(Records shown):
"""

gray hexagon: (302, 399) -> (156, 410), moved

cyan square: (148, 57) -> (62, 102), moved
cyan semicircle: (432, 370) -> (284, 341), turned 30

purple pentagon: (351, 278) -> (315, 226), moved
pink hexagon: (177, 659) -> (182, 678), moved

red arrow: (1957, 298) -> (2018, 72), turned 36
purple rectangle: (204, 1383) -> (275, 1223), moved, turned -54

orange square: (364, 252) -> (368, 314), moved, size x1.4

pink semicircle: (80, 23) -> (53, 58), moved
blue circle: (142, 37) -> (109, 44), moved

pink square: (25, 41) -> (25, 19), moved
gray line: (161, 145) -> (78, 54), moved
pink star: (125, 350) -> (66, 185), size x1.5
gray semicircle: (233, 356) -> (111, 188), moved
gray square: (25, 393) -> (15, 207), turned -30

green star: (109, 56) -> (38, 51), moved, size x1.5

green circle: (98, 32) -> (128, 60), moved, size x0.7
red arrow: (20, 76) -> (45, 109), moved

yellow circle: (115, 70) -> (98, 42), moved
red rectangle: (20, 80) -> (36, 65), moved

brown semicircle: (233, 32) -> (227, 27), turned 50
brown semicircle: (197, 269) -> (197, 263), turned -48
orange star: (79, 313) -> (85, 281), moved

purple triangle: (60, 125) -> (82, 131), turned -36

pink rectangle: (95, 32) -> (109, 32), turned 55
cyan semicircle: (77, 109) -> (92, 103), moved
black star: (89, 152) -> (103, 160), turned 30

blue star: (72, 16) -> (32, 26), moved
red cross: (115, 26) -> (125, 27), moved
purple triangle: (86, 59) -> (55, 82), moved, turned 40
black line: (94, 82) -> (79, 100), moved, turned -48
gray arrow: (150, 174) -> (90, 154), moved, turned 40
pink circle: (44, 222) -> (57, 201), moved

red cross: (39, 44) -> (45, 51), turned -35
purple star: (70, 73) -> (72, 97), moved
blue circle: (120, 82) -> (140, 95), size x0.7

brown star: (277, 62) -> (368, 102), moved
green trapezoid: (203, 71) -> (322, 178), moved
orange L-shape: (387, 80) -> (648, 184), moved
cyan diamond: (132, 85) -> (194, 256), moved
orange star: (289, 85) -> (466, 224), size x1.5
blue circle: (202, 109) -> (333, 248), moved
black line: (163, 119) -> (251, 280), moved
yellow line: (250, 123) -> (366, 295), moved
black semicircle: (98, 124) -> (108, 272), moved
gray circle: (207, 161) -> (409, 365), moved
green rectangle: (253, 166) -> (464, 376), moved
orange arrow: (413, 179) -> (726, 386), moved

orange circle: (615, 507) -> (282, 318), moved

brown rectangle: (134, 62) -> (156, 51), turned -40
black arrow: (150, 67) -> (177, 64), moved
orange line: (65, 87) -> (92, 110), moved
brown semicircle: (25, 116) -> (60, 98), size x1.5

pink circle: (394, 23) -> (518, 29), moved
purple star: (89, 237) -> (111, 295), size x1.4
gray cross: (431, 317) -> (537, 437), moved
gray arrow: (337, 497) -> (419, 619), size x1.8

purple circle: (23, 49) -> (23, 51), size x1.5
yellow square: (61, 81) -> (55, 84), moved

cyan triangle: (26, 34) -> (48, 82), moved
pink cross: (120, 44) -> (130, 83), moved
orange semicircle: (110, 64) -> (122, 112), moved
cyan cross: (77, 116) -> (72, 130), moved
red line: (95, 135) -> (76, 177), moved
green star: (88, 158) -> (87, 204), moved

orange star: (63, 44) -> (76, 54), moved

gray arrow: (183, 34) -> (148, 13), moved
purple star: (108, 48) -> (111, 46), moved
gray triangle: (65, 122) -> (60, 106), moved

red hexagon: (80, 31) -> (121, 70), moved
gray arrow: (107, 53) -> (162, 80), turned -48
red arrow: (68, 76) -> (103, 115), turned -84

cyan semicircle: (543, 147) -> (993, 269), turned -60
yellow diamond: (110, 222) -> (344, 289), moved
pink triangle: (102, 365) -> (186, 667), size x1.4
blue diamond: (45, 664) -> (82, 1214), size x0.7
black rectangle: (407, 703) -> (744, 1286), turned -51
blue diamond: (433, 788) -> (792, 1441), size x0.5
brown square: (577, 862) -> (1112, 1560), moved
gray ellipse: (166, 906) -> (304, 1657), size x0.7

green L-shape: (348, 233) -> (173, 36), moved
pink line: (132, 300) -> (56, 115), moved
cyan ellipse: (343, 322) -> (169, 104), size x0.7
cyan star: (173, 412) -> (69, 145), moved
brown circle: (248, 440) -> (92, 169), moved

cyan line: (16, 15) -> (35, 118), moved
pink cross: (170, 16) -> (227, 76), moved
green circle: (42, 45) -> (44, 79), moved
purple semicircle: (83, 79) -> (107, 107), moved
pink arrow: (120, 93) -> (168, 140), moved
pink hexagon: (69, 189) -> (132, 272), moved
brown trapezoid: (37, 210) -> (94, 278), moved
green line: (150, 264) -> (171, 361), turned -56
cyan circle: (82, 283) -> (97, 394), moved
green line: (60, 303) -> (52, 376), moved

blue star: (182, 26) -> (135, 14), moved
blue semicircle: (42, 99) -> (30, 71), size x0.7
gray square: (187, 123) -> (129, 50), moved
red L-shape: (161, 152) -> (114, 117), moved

"""

(How to complete this task):
Starting at the first line and ending at the last, retype the entries above.

(Task result):
gray hexagon: (302, 399) -> (156, 410), moved

cyan square: (148, 57) -> (62, 102), moved
cyan semicircle: (432, 370) -> (284, 341), turned 30

purple pentagon: (351, 278) -> (315, 226), moved
pink hexagon: (177, 659) -> (182, 678), moved

red arrow: (1957, 298) -> (2018, 72), turned 36
purple rectangle: (204, 1383) -> (275, 1223), moved, turned -54

orange square: (364, 252) -> (368, 314), moved, size x1.4

pink semicircle: (80, 23) -> (53, 58), moved
blue circle: (142, 37) -> (109, 44), moved

pink square: (25, 41) -> (25, 19), moved
gray line: (161, 145) -> (78, 54), moved
pink star: (125, 350) -> (66, 185), size x1.5
gray semicircle: (233, 356) -> (111, 188), moved
gray square: (25, 393) -> (15, 207), turned -30

green star: (109, 56) -> (38, 51), moved, size x1.5

green circle: (98, 32) -> (128, 60), moved, size x0.7
red arrow: (20, 76) -> (45, 109), moved

yellow circle: (115, 70) -> (98, 42), moved
red rectangle: (20, 80) -> (36, 65), moved

brown semicircle: (233, 32) -> (227, 27), turned 50
brown semicircle: (197, 269) -> (197, 263), turned -48
orange star: (79, 313) -> (85, 281), moved

purple triangle: (60, 125) -> (82, 131), turned -36

pink rectangle: (95, 32) -> (109, 32), turned 55
cyan semicircle: (77, 109) -> (92, 103), moved
black star: (89, 152) -> (103, 160), turned 30

blue star: (72, 16) -> (32, 26), moved
red cross: (115, 26) -> (125, 27), moved
purple triangle: (86, 59) -> (55, 82), moved, turned 40
black line: (94, 82) -> (79, 100), moved, turned -48
gray arrow: (150, 174) -> (90, 154), moved, turned 40
pink circle: (44, 222) -> (57, 201), moved

red cross: (39, 44) -> (45, 51), turned -35
purple star: (70, 73) -> (72, 97), moved
blue circle: (120, 82) -> (140, 95), size x0.7

brown star: (277, 62) -> (368, 102), moved
green trapezoid: (203, 71) -> (322, 178), moved
orange L-shape: (387, 80) -> (648, 184), moved
cyan diamond: (132, 85) -> (194, 256), moved
orange star: (289, 85) -> (466, 224), size x1.5
blue circle: (202, 109) -> (333, 248), moved
black line: (163, 119) -> (251, 280), moved
yellow line: (250, 123) -> (366, 295), moved
black semicircle: (98, 124) -> (108, 272), moved
gray circle: (207, 161) -> (409, 365), moved
green rectangle: (253, 166) -> (464, 376), moved
orange arrow: (413, 179) -> (726, 386), moved

orange circle: (615, 507) -> (282, 318), moved

brown rectangle: (134, 62) -> (156, 51), turned -40
black arrow: (150, 67) -> (177, 64), moved
orange line: (65, 87) -> (92, 110), moved
brown semicircle: (25, 116) -> (60, 98), size x1.5

pink circle: (394, 23) -> (518, 29), moved
purple star: (89, 237) -> (111, 295), size x1.4
gray cross: (431, 317) -> (537, 437), moved
gray arrow: (337, 497) -> (419, 619), size x1.8

purple circle: (23, 49) -> (23, 51), size x1.5
yellow square: (61, 81) -> (55, 84), moved

cyan triangle: (26, 34) -> (48, 82), moved
pink cross: (120, 44) -> (130, 83), moved
orange semicircle: (110, 64) -> (122, 112), moved
cyan cross: (77, 116) -> (72, 130), moved
red line: (95, 135) -> (76, 177), moved
green star: (88, 158) -> (87, 204), moved

orange star: (63, 44) -> (76, 54), moved

gray arrow: (183, 34) -> (148, 13), moved
purple star: (108, 48) -> (111, 46), moved
gray triangle: (65, 122) -> (60, 106), moved

red hexagon: (80, 31) -> (121, 70), moved
gray arrow: (107, 53) -> (162, 80), turned -48
red arrow: (68, 76) -> (103, 115), turned -84

cyan semicircle: (543, 147) -> (993, 269), turned -60
yellow diamond: (110, 222) -> (344, 289), moved
pink triangle: (102, 365) -> (186, 667), size x1.4
blue diamond: (45, 664) -> (82, 1214), size x0.7
black rectangle: (407, 703) -> (744, 1286), turned -51
blue diamond: (433, 788) -> (792, 1441), size x0.5
brown square: (577, 862) -> (1112, 1560), moved
gray ellipse: (166, 906) -> (304, 1657), size x0.7

green L-shape: (348, 233) -> (173, 36), moved
pink line: (132, 300) -> (56, 115), moved
cyan ellipse: (343, 322) -> (169, 104), size x0.7
cyan star: (173, 412) -> (69, 145), moved
brown circle: (248, 440) -> (92, 169), moved

cyan line: (16, 15) -> (35, 118), moved
pink cross: (170, 16) -> (227, 76), moved
green circle: (42, 45) -> (44, 79), moved
purple semicircle: (83, 79) -> (107, 107), moved
pink arrow: (120, 93) -> (168, 140), moved
pink hexagon: (69, 189) -> (132, 272), moved
brown trapezoid: (37, 210) -> (94, 278), moved
green line: (150, 264) -> (171, 361), turned -56
cyan circle: (82, 283) -> (97, 394), moved
green line: (60, 303) -> (52, 376), moved

blue star: (182, 26) -> (135, 14), moved
blue semicircle: (42, 99) -> (30, 71), size x0.7
gray square: (187, 123) -> (129, 50), moved
red L-shape: (161, 152) -> (114, 117), moved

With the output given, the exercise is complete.